Within the entries below, the lines from the one with "journal6: [1329,162,1378,201] ->" through the one with "Vantix: [1371,619,1420,668] ->" are to be set down exactly, both ends kept.

### Data supplied
- Opening Delimiter -

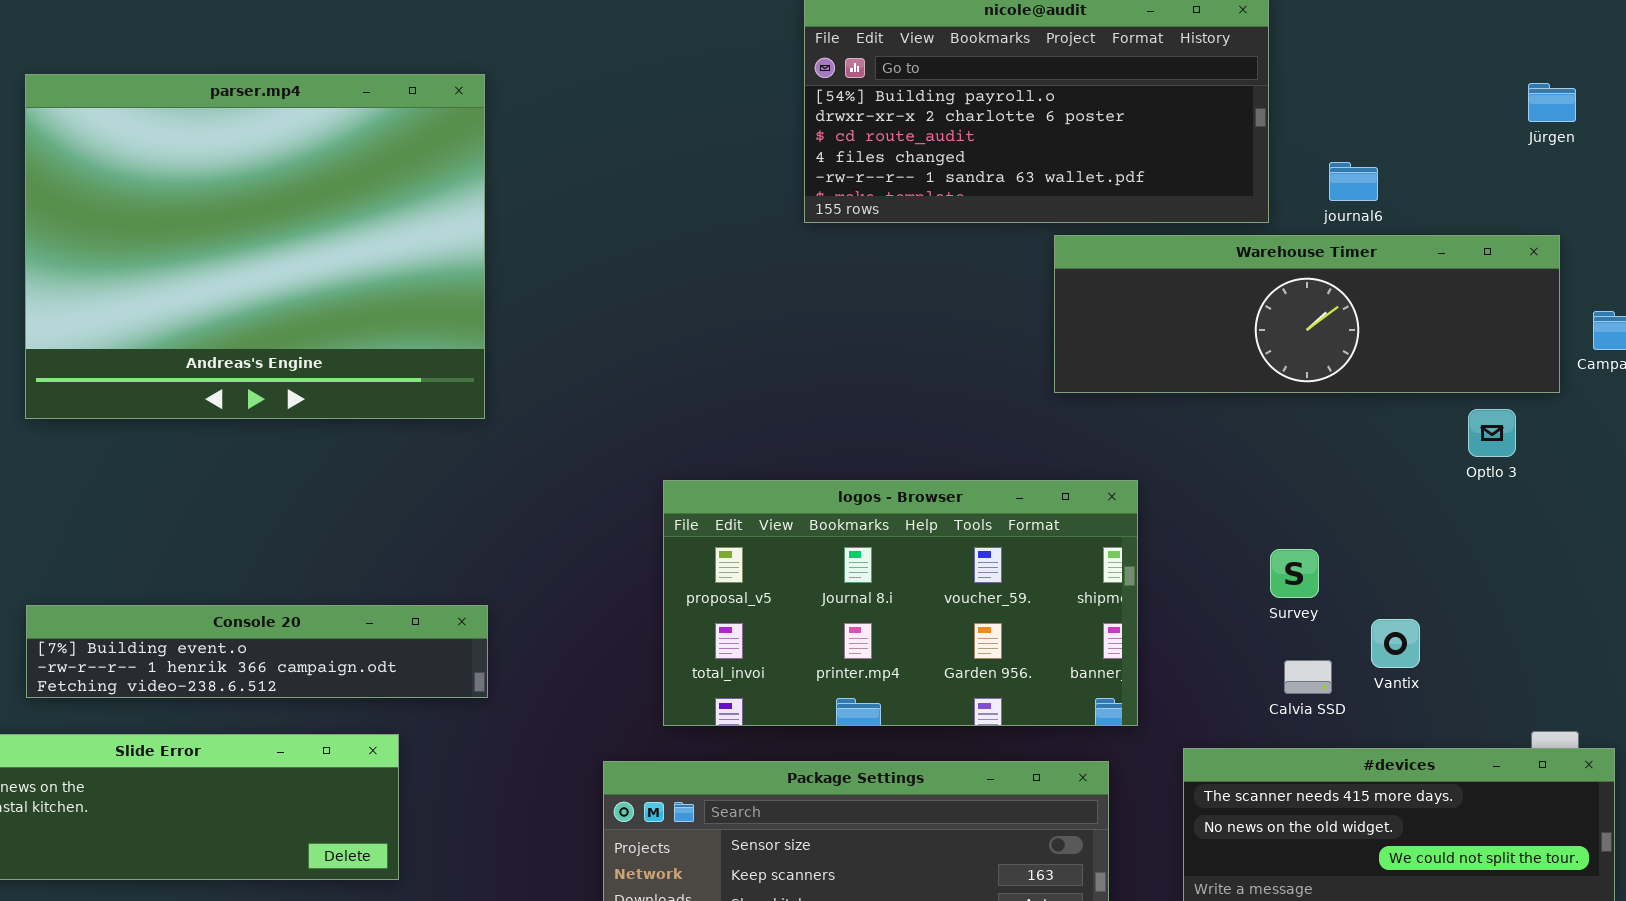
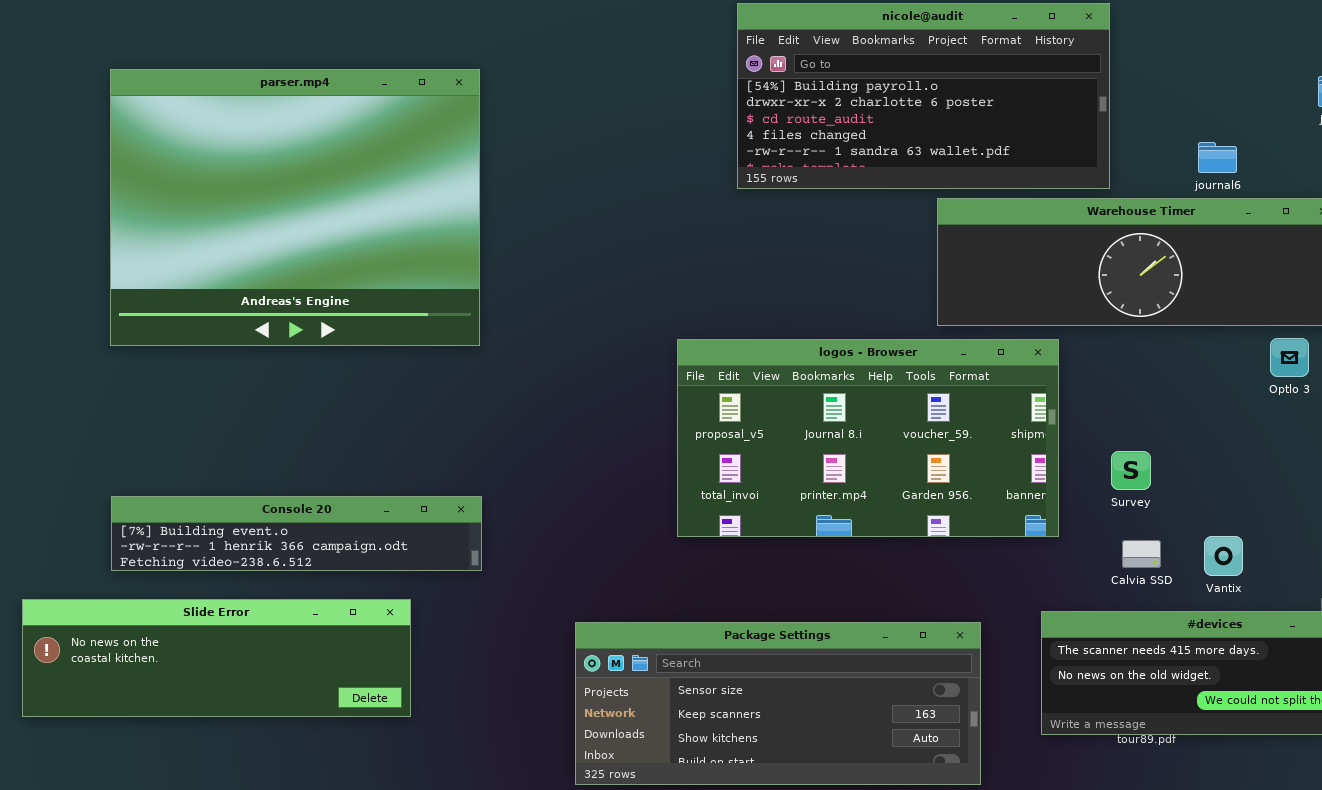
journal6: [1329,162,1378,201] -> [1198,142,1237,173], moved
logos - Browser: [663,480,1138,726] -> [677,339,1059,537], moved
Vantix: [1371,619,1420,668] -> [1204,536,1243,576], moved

- Closing Delimiter -
- Opening Delimiter -

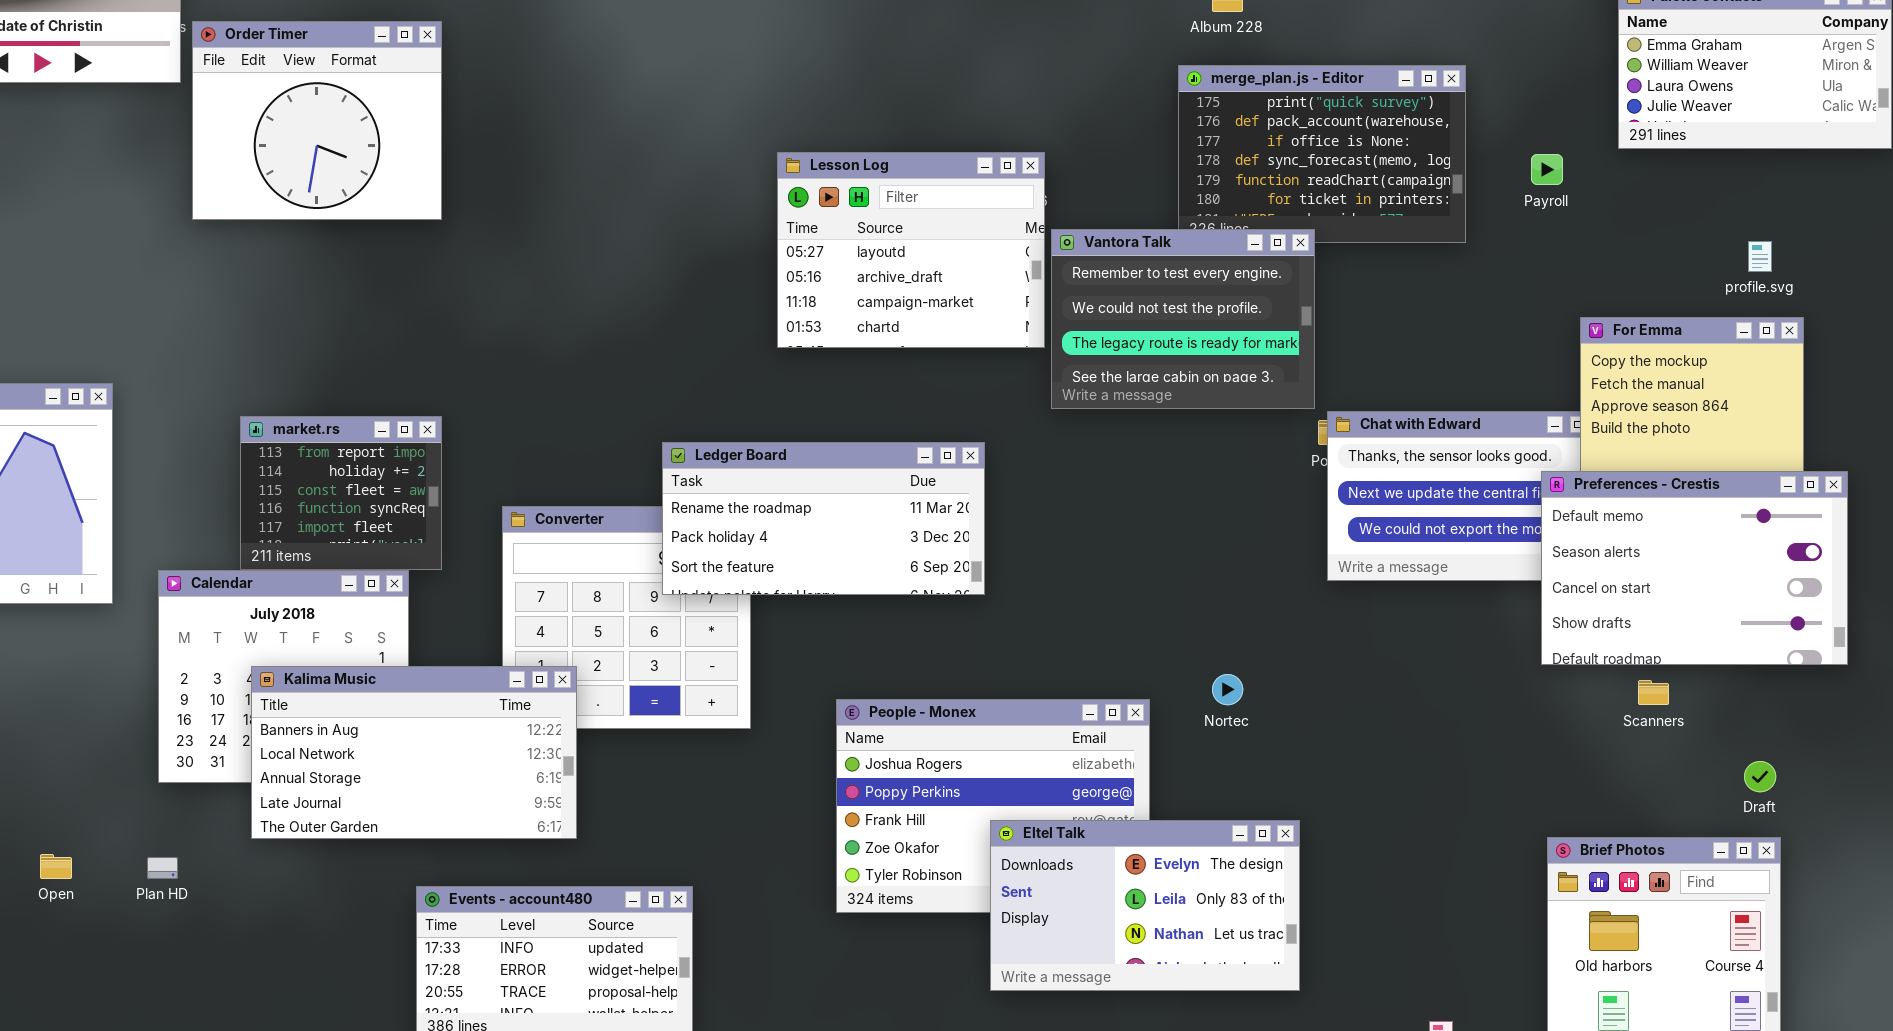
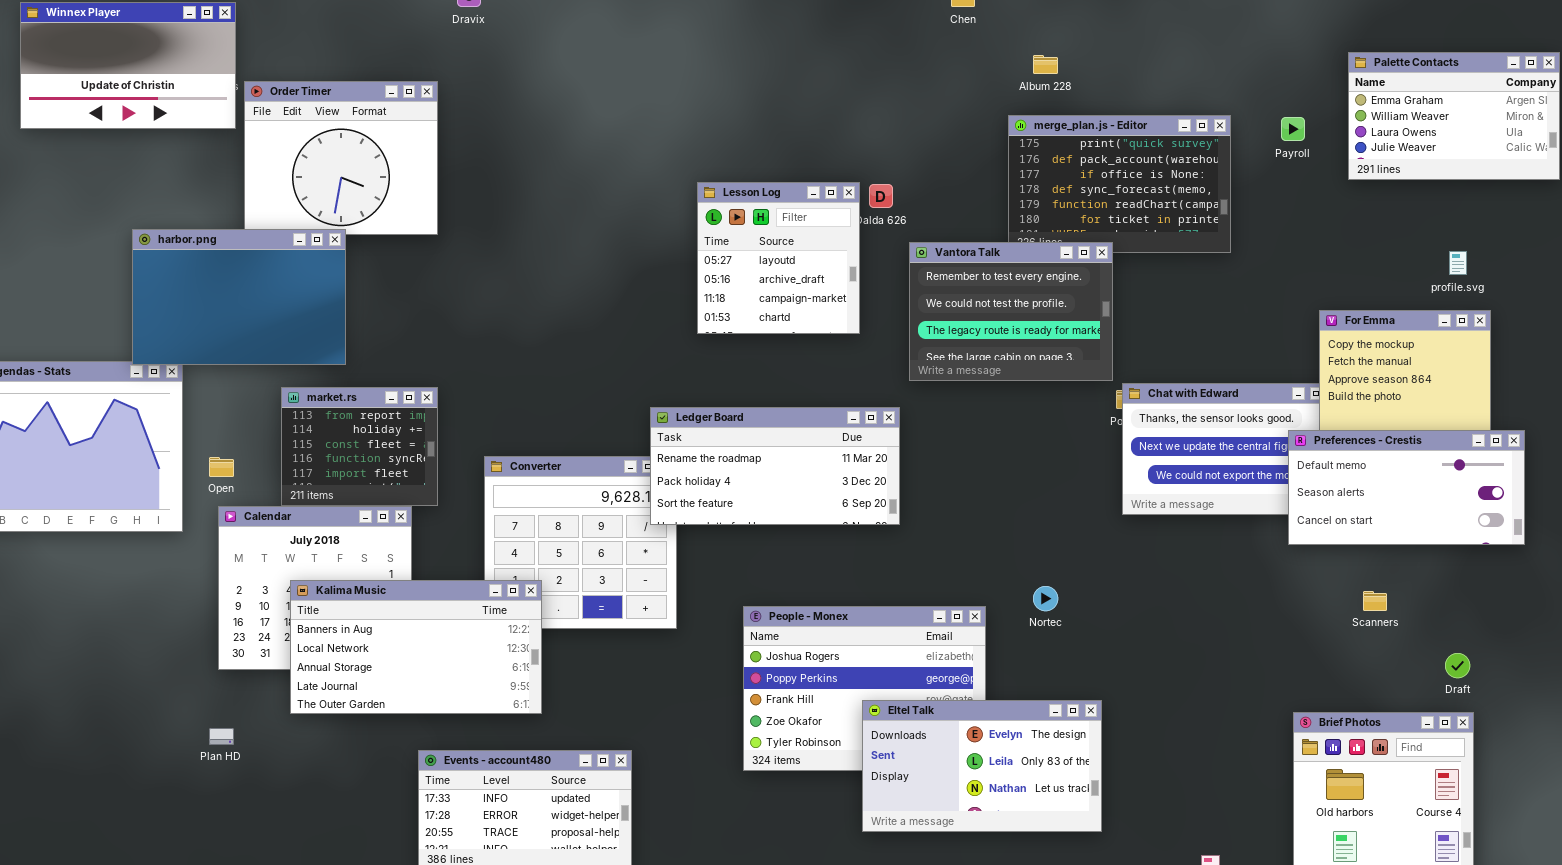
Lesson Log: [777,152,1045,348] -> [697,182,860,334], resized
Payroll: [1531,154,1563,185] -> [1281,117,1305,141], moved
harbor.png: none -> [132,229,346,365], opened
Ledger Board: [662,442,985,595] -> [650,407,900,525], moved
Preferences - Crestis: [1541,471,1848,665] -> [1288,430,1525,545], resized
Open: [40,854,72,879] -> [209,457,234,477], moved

- Closing Delimiter -

### Exercise result
journal6: [1329,162,1378,201] -> [1198,142,1237,173], moved
logos - Browser: [663,480,1138,726] -> [677,339,1059,537], moved
Vantix: [1371,619,1420,668] -> [1204,536,1243,576], moved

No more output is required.